BEGIN INFORMATION GIVEN
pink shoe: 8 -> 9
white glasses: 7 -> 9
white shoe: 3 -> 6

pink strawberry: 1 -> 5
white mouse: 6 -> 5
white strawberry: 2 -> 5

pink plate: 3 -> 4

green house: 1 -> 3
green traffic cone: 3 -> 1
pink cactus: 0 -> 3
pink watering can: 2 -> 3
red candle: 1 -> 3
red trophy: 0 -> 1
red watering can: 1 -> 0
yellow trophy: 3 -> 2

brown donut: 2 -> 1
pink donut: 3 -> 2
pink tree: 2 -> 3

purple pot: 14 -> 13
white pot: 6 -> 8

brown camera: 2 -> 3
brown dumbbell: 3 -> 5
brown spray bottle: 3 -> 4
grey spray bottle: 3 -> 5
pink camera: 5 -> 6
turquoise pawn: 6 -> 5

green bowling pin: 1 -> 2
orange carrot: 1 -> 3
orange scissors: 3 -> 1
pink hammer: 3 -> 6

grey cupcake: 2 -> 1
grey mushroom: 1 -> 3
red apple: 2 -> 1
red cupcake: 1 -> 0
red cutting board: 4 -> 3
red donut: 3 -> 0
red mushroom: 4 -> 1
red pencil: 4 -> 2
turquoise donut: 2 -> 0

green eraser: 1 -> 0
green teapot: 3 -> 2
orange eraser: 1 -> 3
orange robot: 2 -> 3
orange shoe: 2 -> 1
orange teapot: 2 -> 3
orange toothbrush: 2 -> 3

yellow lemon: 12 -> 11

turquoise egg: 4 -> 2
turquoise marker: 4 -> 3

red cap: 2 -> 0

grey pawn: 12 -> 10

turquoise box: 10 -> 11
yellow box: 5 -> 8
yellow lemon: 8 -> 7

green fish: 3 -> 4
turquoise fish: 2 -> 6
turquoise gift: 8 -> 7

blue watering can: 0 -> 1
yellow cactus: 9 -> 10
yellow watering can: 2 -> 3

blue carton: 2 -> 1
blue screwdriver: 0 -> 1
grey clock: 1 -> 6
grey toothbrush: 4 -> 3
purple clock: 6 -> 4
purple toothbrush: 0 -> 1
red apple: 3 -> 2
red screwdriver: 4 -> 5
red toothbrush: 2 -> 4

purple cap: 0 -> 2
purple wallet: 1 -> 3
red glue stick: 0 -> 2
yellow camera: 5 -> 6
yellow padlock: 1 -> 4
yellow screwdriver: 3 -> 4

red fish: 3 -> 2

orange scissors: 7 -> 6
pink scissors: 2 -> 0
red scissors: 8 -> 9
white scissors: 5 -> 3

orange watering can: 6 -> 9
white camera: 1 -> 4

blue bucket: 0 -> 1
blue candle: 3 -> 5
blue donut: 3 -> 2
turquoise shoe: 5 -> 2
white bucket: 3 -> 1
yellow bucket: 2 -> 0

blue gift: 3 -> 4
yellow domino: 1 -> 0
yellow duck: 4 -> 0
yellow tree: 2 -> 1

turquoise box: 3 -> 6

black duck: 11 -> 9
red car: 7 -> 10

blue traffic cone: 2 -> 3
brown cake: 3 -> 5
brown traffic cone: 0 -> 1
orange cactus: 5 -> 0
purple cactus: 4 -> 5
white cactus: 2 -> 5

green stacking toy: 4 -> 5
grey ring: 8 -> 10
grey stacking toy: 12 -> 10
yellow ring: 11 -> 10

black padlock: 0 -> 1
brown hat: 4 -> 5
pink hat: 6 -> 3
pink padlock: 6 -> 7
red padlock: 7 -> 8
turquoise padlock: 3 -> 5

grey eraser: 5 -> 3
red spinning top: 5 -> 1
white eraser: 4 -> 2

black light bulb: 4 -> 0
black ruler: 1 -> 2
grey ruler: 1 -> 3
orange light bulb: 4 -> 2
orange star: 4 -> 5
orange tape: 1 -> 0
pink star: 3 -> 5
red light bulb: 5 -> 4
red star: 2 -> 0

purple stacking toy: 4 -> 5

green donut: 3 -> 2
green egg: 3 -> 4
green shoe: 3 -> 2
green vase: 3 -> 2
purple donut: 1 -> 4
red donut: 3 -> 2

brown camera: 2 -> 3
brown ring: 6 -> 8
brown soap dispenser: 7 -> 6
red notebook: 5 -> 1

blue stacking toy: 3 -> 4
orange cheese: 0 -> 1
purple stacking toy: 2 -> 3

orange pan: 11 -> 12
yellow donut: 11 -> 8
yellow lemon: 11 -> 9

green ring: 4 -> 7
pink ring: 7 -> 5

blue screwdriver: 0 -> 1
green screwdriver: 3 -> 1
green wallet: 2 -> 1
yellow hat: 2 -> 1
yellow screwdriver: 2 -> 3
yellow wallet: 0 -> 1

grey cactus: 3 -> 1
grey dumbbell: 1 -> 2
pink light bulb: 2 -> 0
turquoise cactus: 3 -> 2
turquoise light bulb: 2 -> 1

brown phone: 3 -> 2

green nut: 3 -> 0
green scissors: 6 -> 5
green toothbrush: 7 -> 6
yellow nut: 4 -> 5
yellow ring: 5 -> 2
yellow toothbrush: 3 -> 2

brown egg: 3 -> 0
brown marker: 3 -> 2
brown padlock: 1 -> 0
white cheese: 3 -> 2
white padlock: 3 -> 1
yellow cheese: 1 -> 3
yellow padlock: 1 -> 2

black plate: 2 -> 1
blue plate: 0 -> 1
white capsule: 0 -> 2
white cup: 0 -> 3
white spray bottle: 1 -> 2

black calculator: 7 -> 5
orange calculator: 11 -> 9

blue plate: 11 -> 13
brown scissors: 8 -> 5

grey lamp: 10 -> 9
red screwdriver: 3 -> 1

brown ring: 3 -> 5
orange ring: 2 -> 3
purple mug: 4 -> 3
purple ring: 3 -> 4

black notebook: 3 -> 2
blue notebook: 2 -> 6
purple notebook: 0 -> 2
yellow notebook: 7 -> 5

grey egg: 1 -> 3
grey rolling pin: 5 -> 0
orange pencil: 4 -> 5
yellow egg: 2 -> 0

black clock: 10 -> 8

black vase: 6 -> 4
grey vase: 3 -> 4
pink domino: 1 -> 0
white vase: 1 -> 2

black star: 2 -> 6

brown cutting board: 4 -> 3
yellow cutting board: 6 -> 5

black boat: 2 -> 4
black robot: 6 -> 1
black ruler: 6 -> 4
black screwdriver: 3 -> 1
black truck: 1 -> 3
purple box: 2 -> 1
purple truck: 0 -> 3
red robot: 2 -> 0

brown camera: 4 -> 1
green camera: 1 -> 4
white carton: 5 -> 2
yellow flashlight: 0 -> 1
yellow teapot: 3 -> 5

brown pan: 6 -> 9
END INFORMATION GIVEN
TRY IT: Give back the entire listing verbatim.

RESPONSE BELOW:
pink shoe: 8 -> 9
white glasses: 7 -> 9
white shoe: 3 -> 6

pink strawberry: 1 -> 5
white mouse: 6 -> 5
white strawberry: 2 -> 5

pink plate: 3 -> 4

green house: 1 -> 3
green traffic cone: 3 -> 1
pink cactus: 0 -> 3
pink watering can: 2 -> 3
red candle: 1 -> 3
red trophy: 0 -> 1
red watering can: 1 -> 0
yellow trophy: 3 -> 2

brown donut: 2 -> 1
pink donut: 3 -> 2
pink tree: 2 -> 3

purple pot: 14 -> 13
white pot: 6 -> 8

brown camera: 2 -> 3
brown dumbbell: 3 -> 5
brown spray bottle: 3 -> 4
grey spray bottle: 3 -> 5
pink camera: 5 -> 6
turquoise pawn: 6 -> 5

green bowling pin: 1 -> 2
orange carrot: 1 -> 3
orange scissors: 3 -> 1
pink hammer: 3 -> 6

grey cupcake: 2 -> 1
grey mushroom: 1 -> 3
red apple: 2 -> 1
red cupcake: 1 -> 0
red cutting board: 4 -> 3
red donut: 3 -> 0
red mushroom: 4 -> 1
red pencil: 4 -> 2
turquoise donut: 2 -> 0

green eraser: 1 -> 0
green teapot: 3 -> 2
orange eraser: 1 -> 3
orange robot: 2 -> 3
orange shoe: 2 -> 1
orange teapot: 2 -> 3
orange toothbrush: 2 -> 3

yellow lemon: 12 -> 11

turquoise egg: 4 -> 2
turquoise marker: 4 -> 3

red cap: 2 -> 0

grey pawn: 12 -> 10

turquoise box: 10 -> 11
yellow box: 5 -> 8
yellow lemon: 8 -> 7

green fish: 3 -> 4
turquoise fish: 2 -> 6
turquoise gift: 8 -> 7

blue watering can: 0 -> 1
yellow cactus: 9 -> 10
yellow watering can: 2 -> 3

blue carton: 2 -> 1
blue screwdriver: 0 -> 1
grey clock: 1 -> 6
grey toothbrush: 4 -> 3
purple clock: 6 -> 4
purple toothbrush: 0 -> 1
red apple: 3 -> 2
red screwdriver: 4 -> 5
red toothbrush: 2 -> 4

purple cap: 0 -> 2
purple wallet: 1 -> 3
red glue stick: 0 -> 2
yellow camera: 5 -> 6
yellow padlock: 1 -> 4
yellow screwdriver: 3 -> 4

red fish: 3 -> 2

orange scissors: 7 -> 6
pink scissors: 2 -> 0
red scissors: 8 -> 9
white scissors: 5 -> 3

orange watering can: 6 -> 9
white camera: 1 -> 4

blue bucket: 0 -> 1
blue candle: 3 -> 5
blue donut: 3 -> 2
turquoise shoe: 5 -> 2
white bucket: 3 -> 1
yellow bucket: 2 -> 0

blue gift: 3 -> 4
yellow domino: 1 -> 0
yellow duck: 4 -> 0
yellow tree: 2 -> 1

turquoise box: 3 -> 6

black duck: 11 -> 9
red car: 7 -> 10

blue traffic cone: 2 -> 3
brown cake: 3 -> 5
brown traffic cone: 0 -> 1
orange cactus: 5 -> 0
purple cactus: 4 -> 5
white cactus: 2 -> 5

green stacking toy: 4 -> 5
grey ring: 8 -> 10
grey stacking toy: 12 -> 10
yellow ring: 11 -> 10

black padlock: 0 -> 1
brown hat: 4 -> 5
pink hat: 6 -> 3
pink padlock: 6 -> 7
red padlock: 7 -> 8
turquoise padlock: 3 -> 5

grey eraser: 5 -> 3
red spinning top: 5 -> 1
white eraser: 4 -> 2

black light bulb: 4 -> 0
black ruler: 1 -> 2
grey ruler: 1 -> 3
orange light bulb: 4 -> 2
orange star: 4 -> 5
orange tape: 1 -> 0
pink star: 3 -> 5
red light bulb: 5 -> 4
red star: 2 -> 0

purple stacking toy: 4 -> 5

green donut: 3 -> 2
green egg: 3 -> 4
green shoe: 3 -> 2
green vase: 3 -> 2
purple donut: 1 -> 4
red donut: 3 -> 2

brown camera: 2 -> 3
brown ring: 6 -> 8
brown soap dispenser: 7 -> 6
red notebook: 5 -> 1

blue stacking toy: 3 -> 4
orange cheese: 0 -> 1
purple stacking toy: 2 -> 3

orange pan: 11 -> 12
yellow donut: 11 -> 8
yellow lemon: 11 -> 9

green ring: 4 -> 7
pink ring: 7 -> 5

blue screwdriver: 0 -> 1
green screwdriver: 3 -> 1
green wallet: 2 -> 1
yellow hat: 2 -> 1
yellow screwdriver: 2 -> 3
yellow wallet: 0 -> 1

grey cactus: 3 -> 1
grey dumbbell: 1 -> 2
pink light bulb: 2 -> 0
turquoise cactus: 3 -> 2
turquoise light bulb: 2 -> 1

brown phone: 3 -> 2

green nut: 3 -> 0
green scissors: 6 -> 5
green toothbrush: 7 -> 6
yellow nut: 4 -> 5
yellow ring: 5 -> 2
yellow toothbrush: 3 -> 2

brown egg: 3 -> 0
brown marker: 3 -> 2
brown padlock: 1 -> 0
white cheese: 3 -> 2
white padlock: 3 -> 1
yellow cheese: 1 -> 3
yellow padlock: 1 -> 2

black plate: 2 -> 1
blue plate: 0 -> 1
white capsule: 0 -> 2
white cup: 0 -> 3
white spray bottle: 1 -> 2

black calculator: 7 -> 5
orange calculator: 11 -> 9

blue plate: 11 -> 13
brown scissors: 8 -> 5

grey lamp: 10 -> 9
red screwdriver: 3 -> 1

brown ring: 3 -> 5
orange ring: 2 -> 3
purple mug: 4 -> 3
purple ring: 3 -> 4

black notebook: 3 -> 2
blue notebook: 2 -> 6
purple notebook: 0 -> 2
yellow notebook: 7 -> 5

grey egg: 1 -> 3
grey rolling pin: 5 -> 0
orange pencil: 4 -> 5
yellow egg: 2 -> 0

black clock: 10 -> 8

black vase: 6 -> 4
grey vase: 3 -> 4
pink domino: 1 -> 0
white vase: 1 -> 2

black star: 2 -> 6

brown cutting board: 4 -> 3
yellow cutting board: 6 -> 5

black boat: 2 -> 4
black robot: 6 -> 1
black ruler: 6 -> 4
black screwdriver: 3 -> 1
black truck: 1 -> 3
purple box: 2 -> 1
purple truck: 0 -> 3
red robot: 2 -> 0

brown camera: 4 -> 1
green camera: 1 -> 4
white carton: 5 -> 2
yellow flashlight: 0 -> 1
yellow teapot: 3 -> 5

brown pan: 6 -> 9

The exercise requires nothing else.